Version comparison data
<<<<
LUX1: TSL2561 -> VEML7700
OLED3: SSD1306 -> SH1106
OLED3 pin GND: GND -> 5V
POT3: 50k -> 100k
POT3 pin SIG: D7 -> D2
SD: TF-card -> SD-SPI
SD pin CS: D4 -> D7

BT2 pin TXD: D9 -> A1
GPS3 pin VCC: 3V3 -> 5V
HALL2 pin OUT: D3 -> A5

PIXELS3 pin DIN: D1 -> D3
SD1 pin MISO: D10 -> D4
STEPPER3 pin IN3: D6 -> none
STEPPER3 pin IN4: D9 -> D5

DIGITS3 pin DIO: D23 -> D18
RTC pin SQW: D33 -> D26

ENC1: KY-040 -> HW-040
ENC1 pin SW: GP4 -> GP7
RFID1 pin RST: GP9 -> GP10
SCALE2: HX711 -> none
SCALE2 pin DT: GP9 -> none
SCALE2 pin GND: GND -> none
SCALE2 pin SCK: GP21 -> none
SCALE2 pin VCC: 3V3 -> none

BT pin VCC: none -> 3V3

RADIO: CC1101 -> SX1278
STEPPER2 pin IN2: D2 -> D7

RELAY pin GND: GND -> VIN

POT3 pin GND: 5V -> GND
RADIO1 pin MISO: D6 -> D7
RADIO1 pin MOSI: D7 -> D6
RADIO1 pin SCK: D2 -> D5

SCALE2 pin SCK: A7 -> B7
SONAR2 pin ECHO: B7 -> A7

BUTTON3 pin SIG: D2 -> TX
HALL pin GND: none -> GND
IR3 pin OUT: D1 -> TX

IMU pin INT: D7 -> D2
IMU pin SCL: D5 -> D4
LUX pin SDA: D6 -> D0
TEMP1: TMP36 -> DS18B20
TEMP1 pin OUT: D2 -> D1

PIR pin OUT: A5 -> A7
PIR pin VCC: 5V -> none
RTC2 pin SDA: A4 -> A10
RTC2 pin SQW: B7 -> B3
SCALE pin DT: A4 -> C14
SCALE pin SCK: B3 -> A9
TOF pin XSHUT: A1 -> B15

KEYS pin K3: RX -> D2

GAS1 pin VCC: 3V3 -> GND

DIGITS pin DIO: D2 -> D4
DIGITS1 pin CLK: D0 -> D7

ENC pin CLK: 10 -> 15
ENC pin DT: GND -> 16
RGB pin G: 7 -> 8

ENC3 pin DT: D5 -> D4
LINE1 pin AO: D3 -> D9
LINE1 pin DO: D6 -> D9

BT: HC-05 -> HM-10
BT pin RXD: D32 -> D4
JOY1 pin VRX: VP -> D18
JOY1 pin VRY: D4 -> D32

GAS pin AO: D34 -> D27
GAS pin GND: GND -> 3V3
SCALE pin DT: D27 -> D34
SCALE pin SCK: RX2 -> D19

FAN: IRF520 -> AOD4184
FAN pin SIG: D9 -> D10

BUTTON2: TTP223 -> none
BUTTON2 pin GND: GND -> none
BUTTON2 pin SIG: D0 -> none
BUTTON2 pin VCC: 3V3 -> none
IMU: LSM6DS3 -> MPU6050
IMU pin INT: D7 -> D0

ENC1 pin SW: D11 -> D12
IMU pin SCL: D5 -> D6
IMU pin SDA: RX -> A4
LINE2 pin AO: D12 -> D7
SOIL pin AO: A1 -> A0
>>>>
> [The task]: Print the data above exactly as it reads.

> [Exercise solution]:
LUX1: TSL2561 -> VEML7700
OLED3: SSD1306 -> SH1106
OLED3 pin GND: GND -> 5V
POT3: 50k -> 100k
POT3 pin SIG: D7 -> D2
SD: TF-card -> SD-SPI
SD pin CS: D4 -> D7

BT2 pin TXD: D9 -> A1
GPS3 pin VCC: 3V3 -> 5V
HALL2 pin OUT: D3 -> A5

PIXELS3 pin DIN: D1 -> D3
SD1 pin MISO: D10 -> D4
STEPPER3 pin IN3: D6 -> none
STEPPER3 pin IN4: D9 -> D5

DIGITS3 pin DIO: D23 -> D18
RTC pin SQW: D33 -> D26

ENC1: KY-040 -> HW-040
ENC1 pin SW: GP4 -> GP7
RFID1 pin RST: GP9 -> GP10
SCALE2: HX711 -> none
SCALE2 pin DT: GP9 -> none
SCALE2 pin GND: GND -> none
SCALE2 pin SCK: GP21 -> none
SCALE2 pin VCC: 3V3 -> none

BT pin VCC: none -> 3V3

RADIO: CC1101 -> SX1278
STEPPER2 pin IN2: D2 -> D7

RELAY pin GND: GND -> VIN

POT3 pin GND: 5V -> GND
RADIO1 pin MISO: D6 -> D7
RADIO1 pin MOSI: D7 -> D6
RADIO1 pin SCK: D2 -> D5

SCALE2 pin SCK: A7 -> B7
SONAR2 pin ECHO: B7 -> A7

BUTTON3 pin SIG: D2 -> TX
HALL pin GND: none -> GND
IR3 pin OUT: D1 -> TX

IMU pin INT: D7 -> D2
IMU pin SCL: D5 -> D4
LUX pin SDA: D6 -> D0
TEMP1: TMP36 -> DS18B20
TEMP1 pin OUT: D2 -> D1

PIR pin OUT: A5 -> A7
PIR pin VCC: 5V -> none
RTC2 pin SDA: A4 -> A10
RTC2 pin SQW: B7 -> B3
SCALE pin DT: A4 -> C14
SCALE pin SCK: B3 -> A9
TOF pin XSHUT: A1 -> B15

KEYS pin K3: RX -> D2

GAS1 pin VCC: 3V3 -> GND

DIGITS pin DIO: D2 -> D4
DIGITS1 pin CLK: D0 -> D7

ENC pin CLK: 10 -> 15
ENC pin DT: GND -> 16
RGB pin G: 7 -> 8

ENC3 pin DT: D5 -> D4
LINE1 pin AO: D3 -> D9
LINE1 pin DO: D6 -> D9

BT: HC-05 -> HM-10
BT pin RXD: D32 -> D4
JOY1 pin VRX: VP -> D18
JOY1 pin VRY: D4 -> D32

GAS pin AO: D34 -> D27
GAS pin GND: GND -> 3V3
SCALE pin DT: D27 -> D34
SCALE pin SCK: RX2 -> D19

FAN: IRF520 -> AOD4184
FAN pin SIG: D9 -> D10

BUTTON2: TTP223 -> none
BUTTON2 pin GND: GND -> none
BUTTON2 pin SIG: D0 -> none
BUTTON2 pin VCC: 3V3 -> none
IMU: LSM6DS3 -> MPU6050
IMU pin INT: D7 -> D0

ENC1 pin SW: D11 -> D12
IMU pin SCL: D5 -> D6
IMU pin SDA: RX -> A4
LINE2 pin AO: D12 -> D7
SOIL pin AO: A1 -> A0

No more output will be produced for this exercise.